[Per-object count records]
▬▬▬

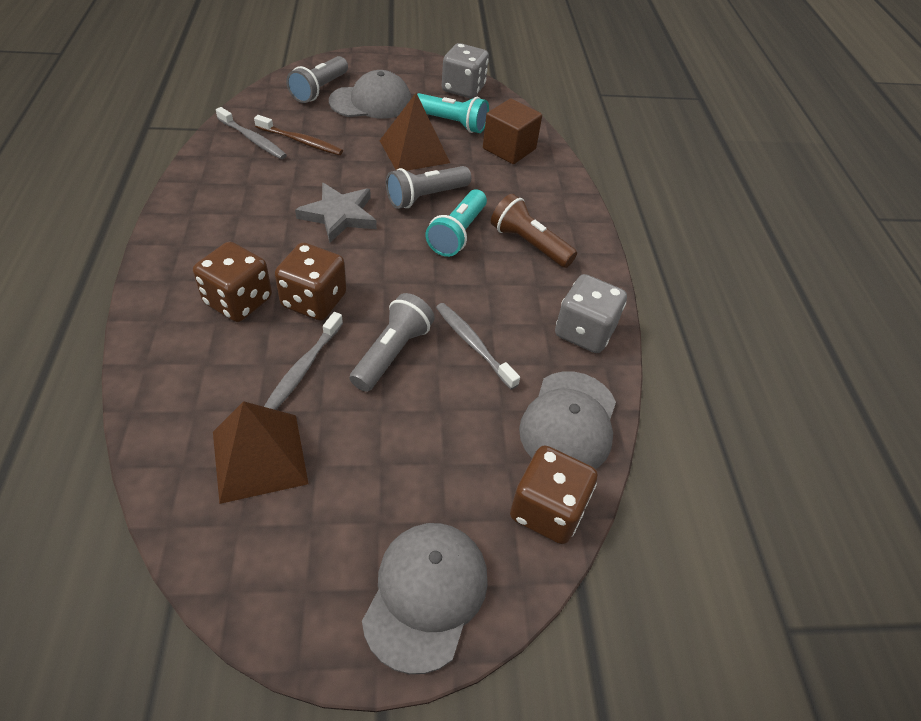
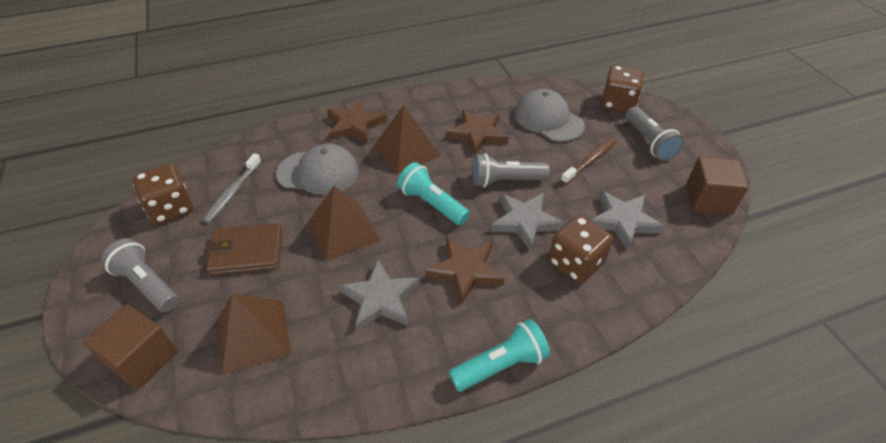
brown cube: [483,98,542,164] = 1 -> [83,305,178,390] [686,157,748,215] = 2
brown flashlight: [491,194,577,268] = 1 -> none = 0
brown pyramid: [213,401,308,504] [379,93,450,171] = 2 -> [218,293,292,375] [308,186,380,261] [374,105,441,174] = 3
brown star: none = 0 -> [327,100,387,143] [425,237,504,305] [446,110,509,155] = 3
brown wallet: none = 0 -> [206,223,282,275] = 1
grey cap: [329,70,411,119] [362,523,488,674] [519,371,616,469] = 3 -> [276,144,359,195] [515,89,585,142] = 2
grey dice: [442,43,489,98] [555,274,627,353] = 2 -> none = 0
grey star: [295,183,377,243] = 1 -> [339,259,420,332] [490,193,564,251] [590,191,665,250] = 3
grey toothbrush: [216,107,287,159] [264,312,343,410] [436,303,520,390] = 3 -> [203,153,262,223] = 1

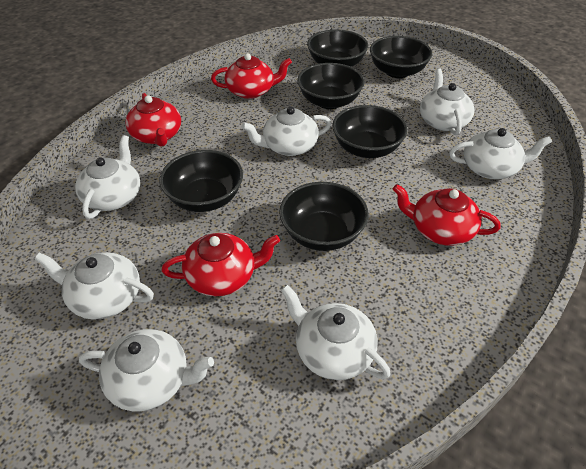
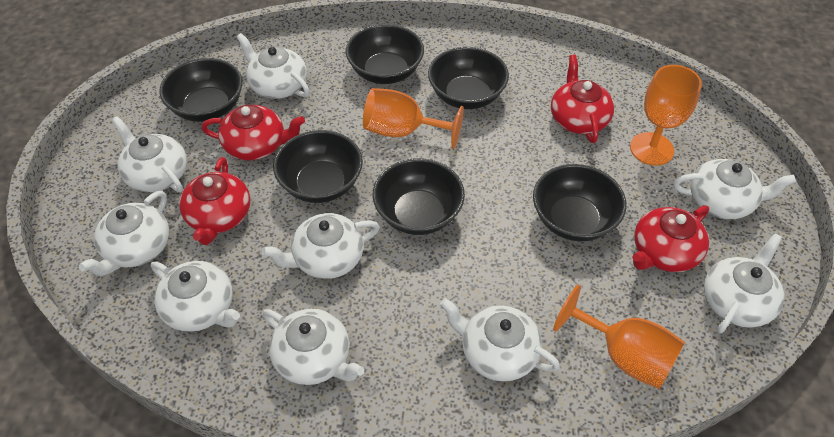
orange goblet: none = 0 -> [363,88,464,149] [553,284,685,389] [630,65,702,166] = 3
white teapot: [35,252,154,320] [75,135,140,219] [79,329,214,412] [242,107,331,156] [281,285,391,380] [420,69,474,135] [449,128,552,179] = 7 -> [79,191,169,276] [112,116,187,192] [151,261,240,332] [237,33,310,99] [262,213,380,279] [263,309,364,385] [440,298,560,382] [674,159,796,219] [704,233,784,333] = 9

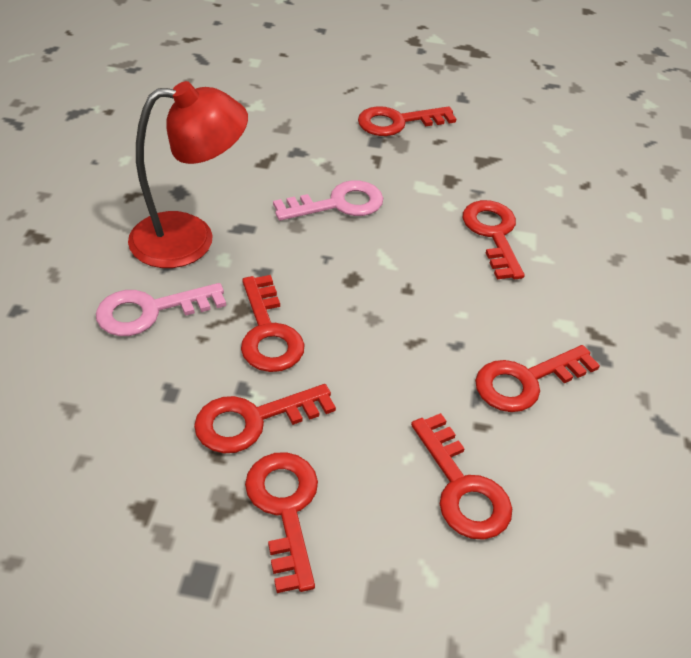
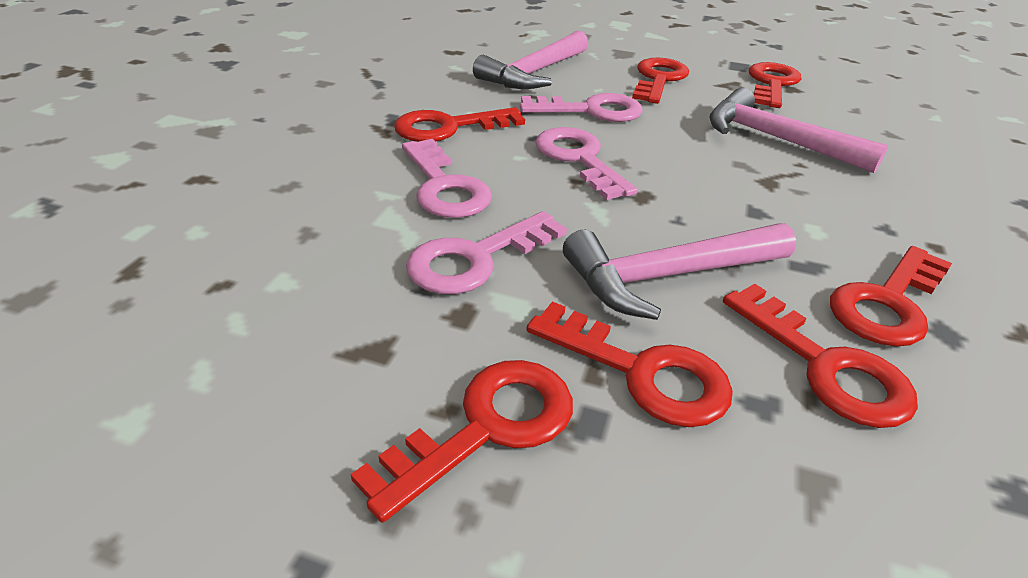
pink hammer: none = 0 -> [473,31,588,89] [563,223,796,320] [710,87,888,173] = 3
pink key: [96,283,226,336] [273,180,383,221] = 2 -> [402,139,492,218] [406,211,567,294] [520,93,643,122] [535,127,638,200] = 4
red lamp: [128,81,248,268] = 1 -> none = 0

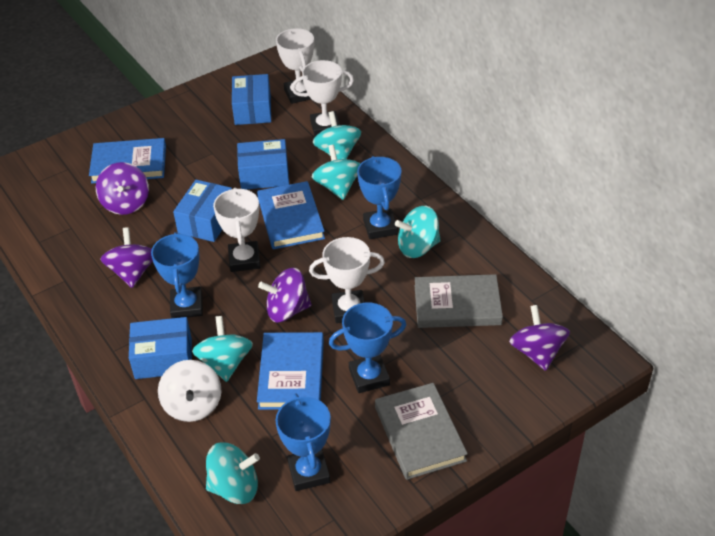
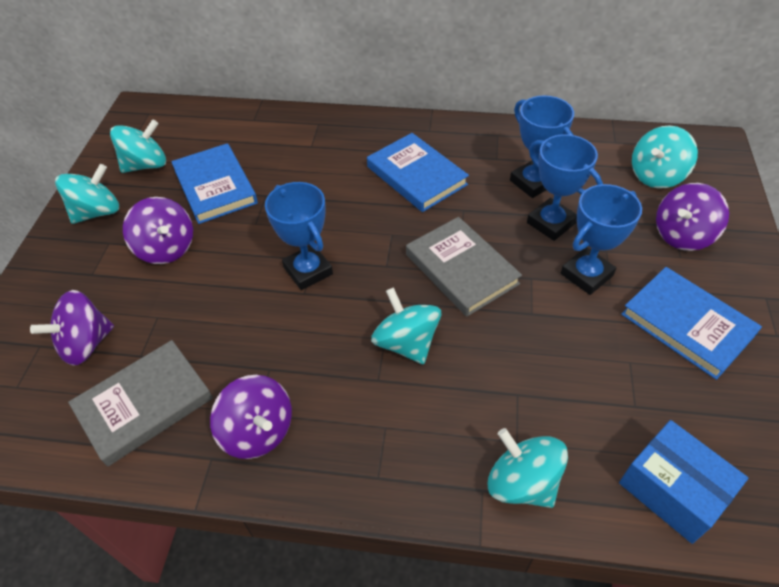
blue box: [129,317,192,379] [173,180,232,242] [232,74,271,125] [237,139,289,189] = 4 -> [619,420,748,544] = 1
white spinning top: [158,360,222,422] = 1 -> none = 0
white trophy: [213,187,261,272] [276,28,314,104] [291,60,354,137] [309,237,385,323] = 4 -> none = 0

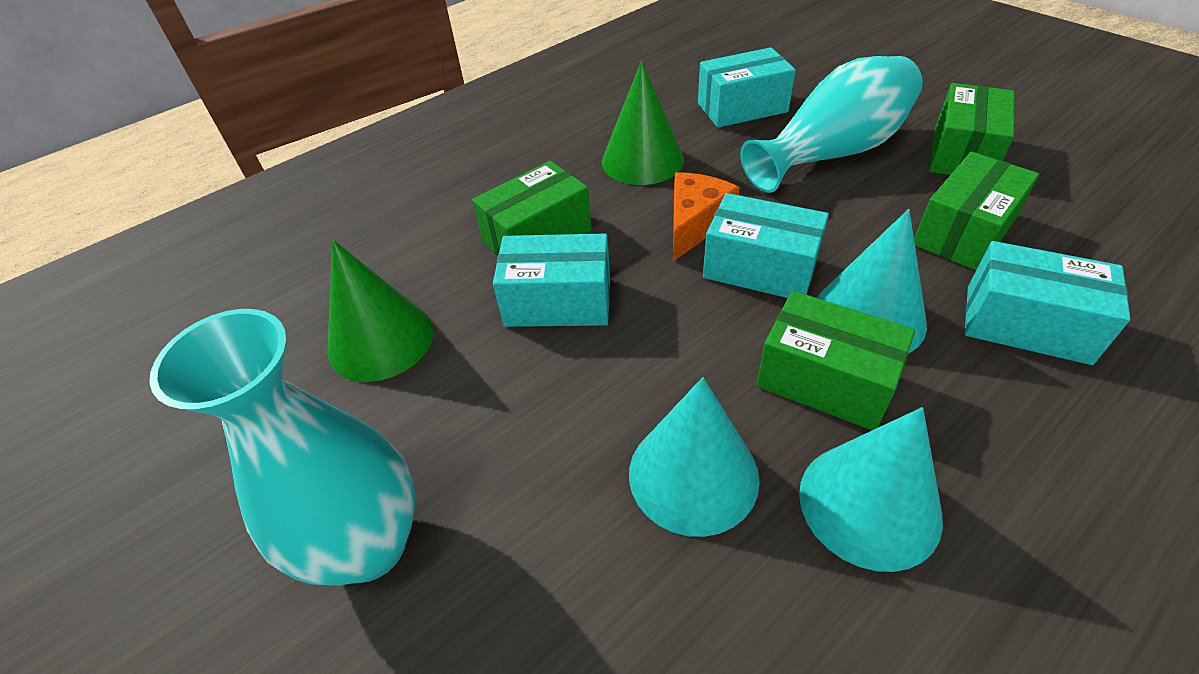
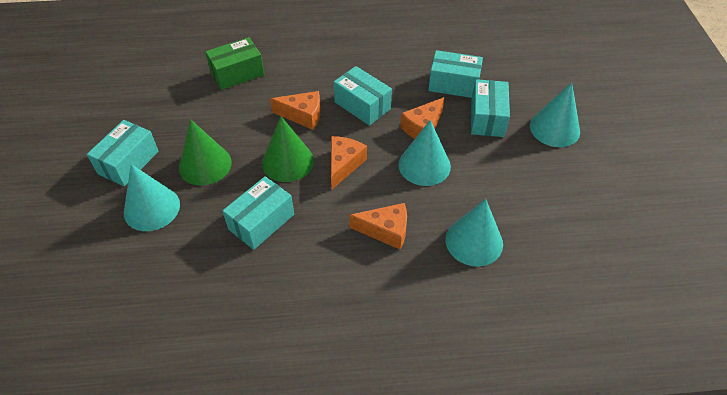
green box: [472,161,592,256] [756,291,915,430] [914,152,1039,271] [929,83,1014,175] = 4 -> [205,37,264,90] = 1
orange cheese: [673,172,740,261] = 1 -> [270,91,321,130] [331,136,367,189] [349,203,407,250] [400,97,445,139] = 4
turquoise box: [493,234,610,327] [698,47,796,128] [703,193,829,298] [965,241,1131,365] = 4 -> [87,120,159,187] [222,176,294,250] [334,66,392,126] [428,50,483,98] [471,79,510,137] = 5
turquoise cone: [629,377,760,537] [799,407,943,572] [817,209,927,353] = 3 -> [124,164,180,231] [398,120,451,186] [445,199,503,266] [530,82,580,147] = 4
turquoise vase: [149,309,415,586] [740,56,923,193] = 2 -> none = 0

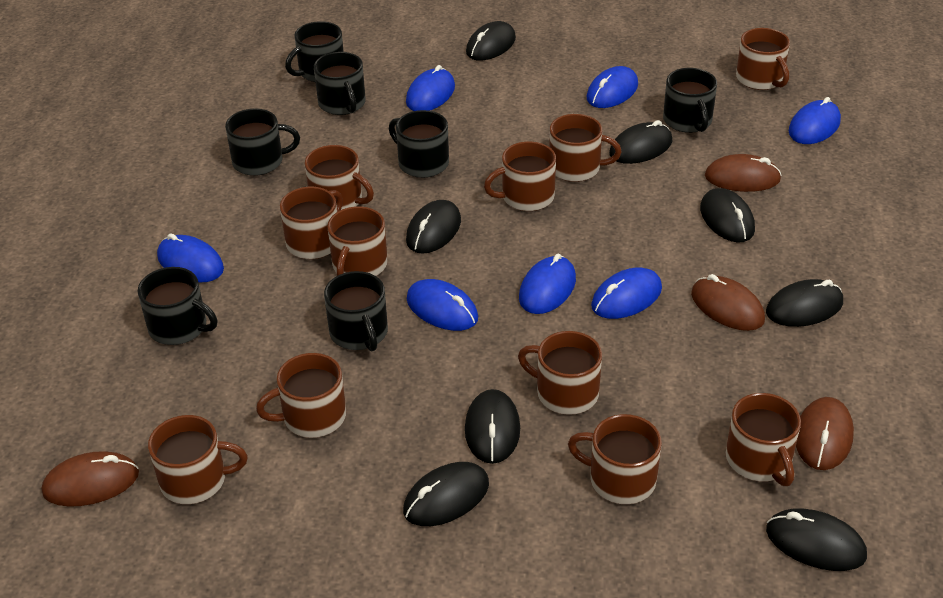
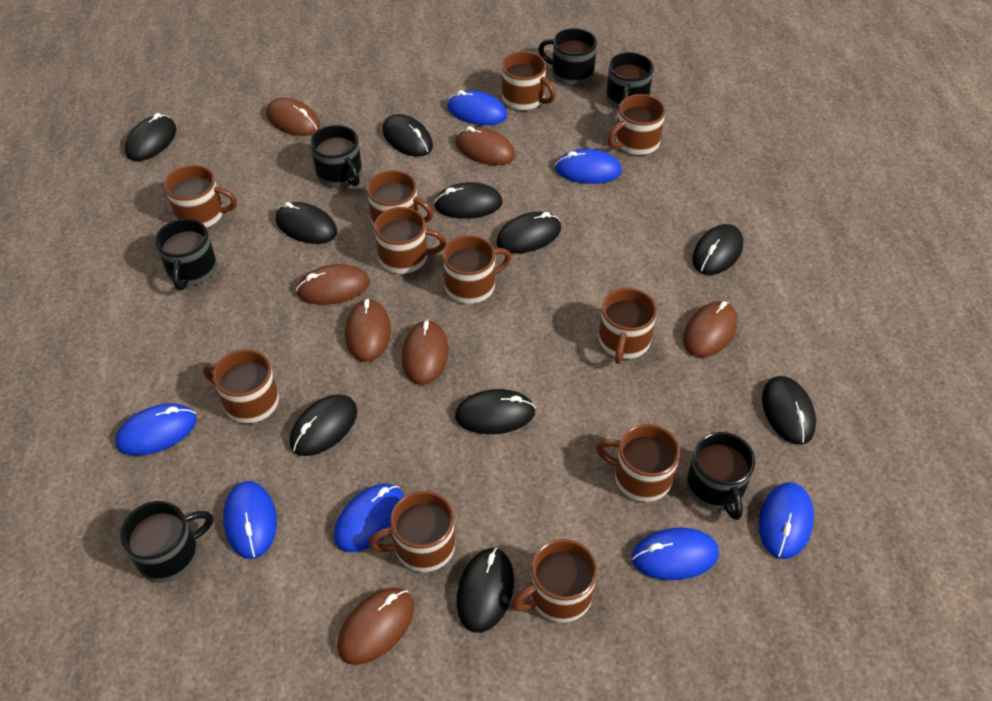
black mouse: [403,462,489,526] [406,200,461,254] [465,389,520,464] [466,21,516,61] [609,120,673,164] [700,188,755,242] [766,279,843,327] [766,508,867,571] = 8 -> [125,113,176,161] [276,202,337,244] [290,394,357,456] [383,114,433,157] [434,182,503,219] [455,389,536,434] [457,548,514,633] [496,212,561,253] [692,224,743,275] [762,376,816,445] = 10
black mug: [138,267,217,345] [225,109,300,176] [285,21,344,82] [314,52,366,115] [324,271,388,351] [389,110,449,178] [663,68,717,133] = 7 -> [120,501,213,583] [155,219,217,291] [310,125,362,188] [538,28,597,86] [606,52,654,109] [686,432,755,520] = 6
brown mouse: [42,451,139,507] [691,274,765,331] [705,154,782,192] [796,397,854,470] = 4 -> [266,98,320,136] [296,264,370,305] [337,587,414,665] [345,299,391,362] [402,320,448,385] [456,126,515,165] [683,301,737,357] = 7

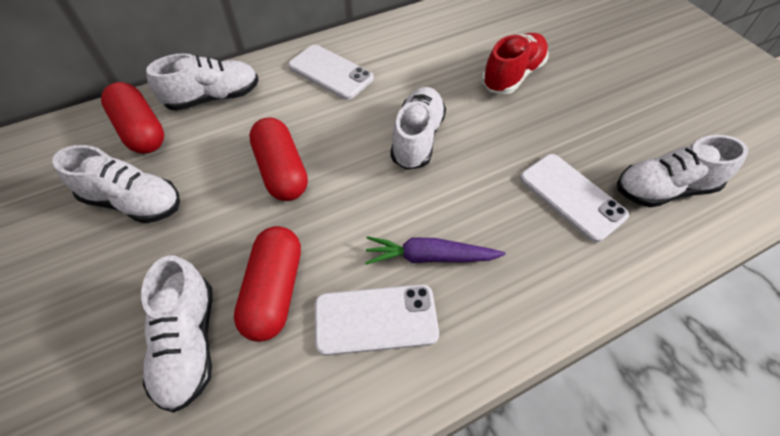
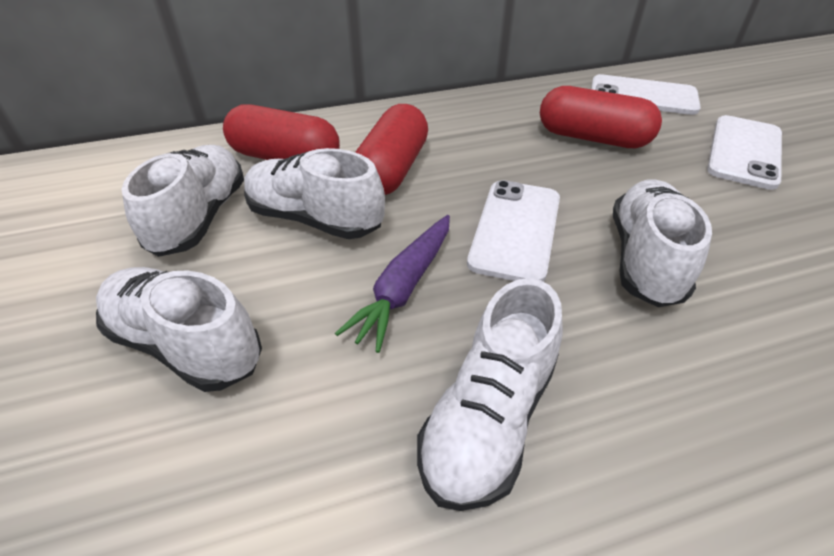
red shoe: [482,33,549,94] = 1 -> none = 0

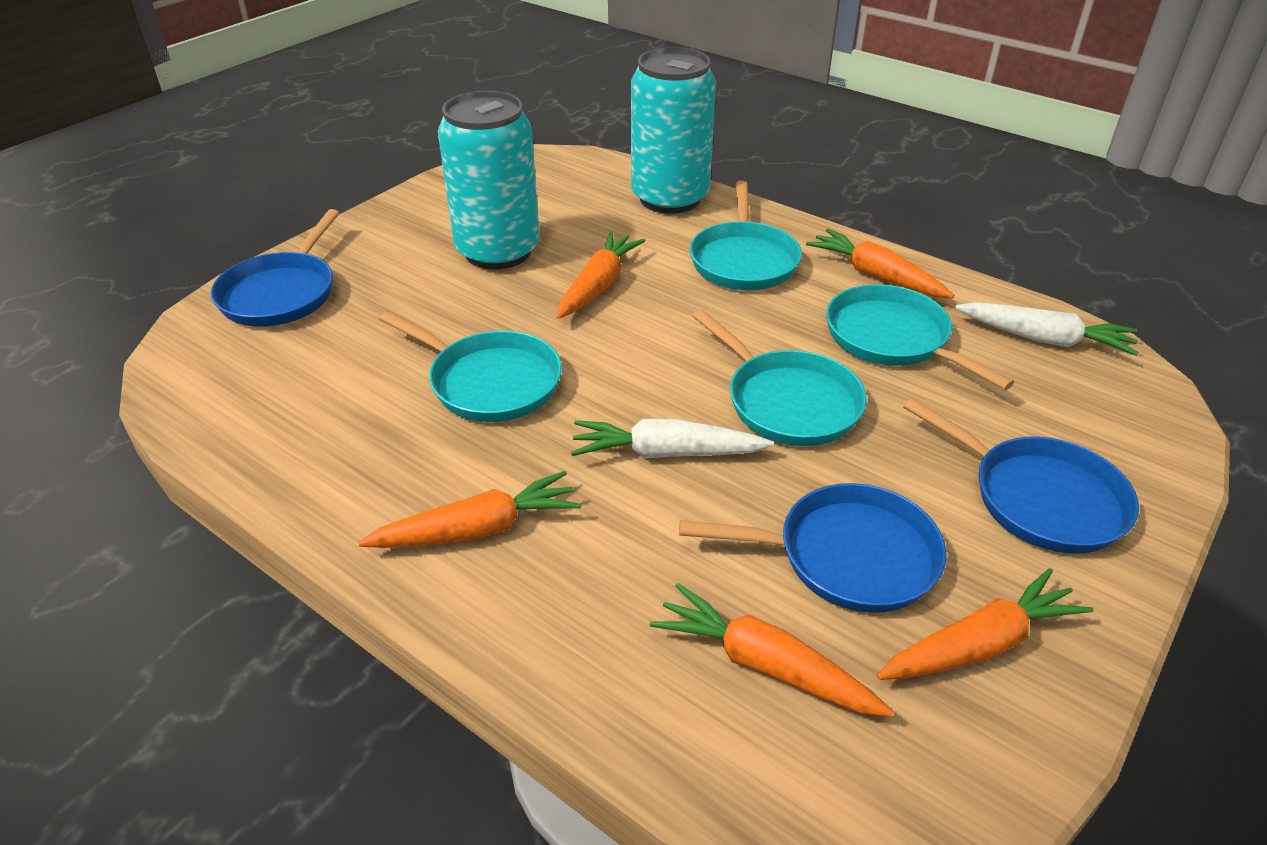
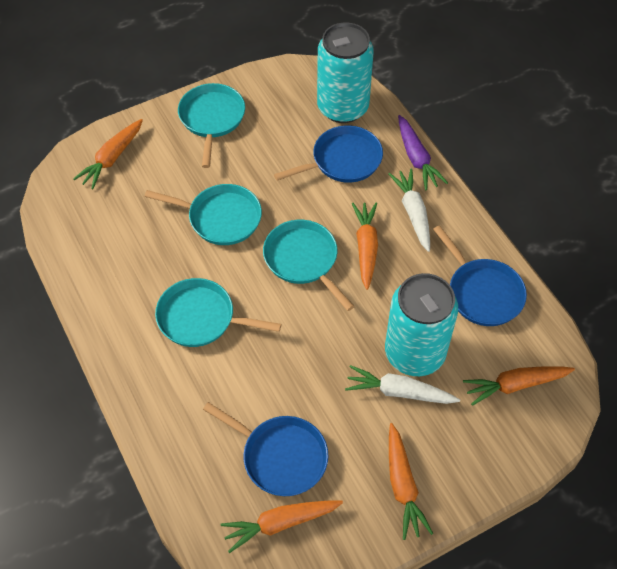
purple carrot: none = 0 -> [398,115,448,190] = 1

▬▬▬

> [Activity] The copy should hold only the lines from the one with "white spinning top: [158,360,222,422]" through the one with "turquoise cone: [629,377,760,537]", exactly as they stand above. Leave out the pictures.

> [Exercise output]
white spinning top: [158,360,222,422] = 1 -> none = 0
white trophy: [213,187,261,272] [276,28,314,104] [291,60,354,137] [309,237,385,323] = 4 -> none = 0

green box: [472,161,592,256] [756,291,915,430] [914,152,1039,271] [929,83,1014,175] = 4 -> [205,37,264,90] = 1
orange cheese: [673,172,740,261] = 1 -> [270,91,321,130] [331,136,367,189] [349,203,407,250] [400,97,445,139] = 4
turquoise box: [493,234,610,327] [698,47,796,128] [703,193,829,298] [965,241,1131,365] = 4 -> [87,120,159,187] [222,176,294,250] [334,66,392,126] [428,50,483,98] [471,79,510,137] = 5
turquoise cone: [629,377,760,537] [799,407,943,572] [817,209,927,353] = 3 -> [124,164,180,231] [398,120,451,186] [445,199,503,266] [530,82,580,147] = 4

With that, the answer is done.